= Beginning of Section =

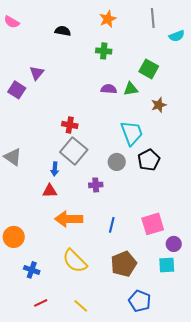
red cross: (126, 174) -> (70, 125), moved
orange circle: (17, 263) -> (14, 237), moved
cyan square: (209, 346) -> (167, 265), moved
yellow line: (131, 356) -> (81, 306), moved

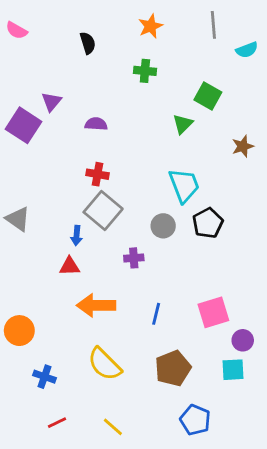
black semicircle: (63, 31) -> (88, 43), turned 63
purple semicircle: (109, 89) -> (96, 124), moved
green triangle: (131, 89) -> (183, 124), turned -35
purple square: (17, 90) -> (24, 125), size x1.4
brown star: (159, 105) -> (243, 146), moved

= End of Section =

» Problem to work on
The reply should hold only the lines running from the top of the records to the line containing "purple semicircle: (109, 89)", both included, copied exactly with no pictures.

» Reply to the task
red cross: (126, 174) -> (70, 125), moved
orange circle: (17, 263) -> (14, 237), moved
cyan square: (209, 346) -> (167, 265), moved
yellow line: (131, 356) -> (81, 306), moved

black semicircle: (63, 31) -> (88, 43), turned 63
purple semicircle: (109, 89) -> (96, 124), moved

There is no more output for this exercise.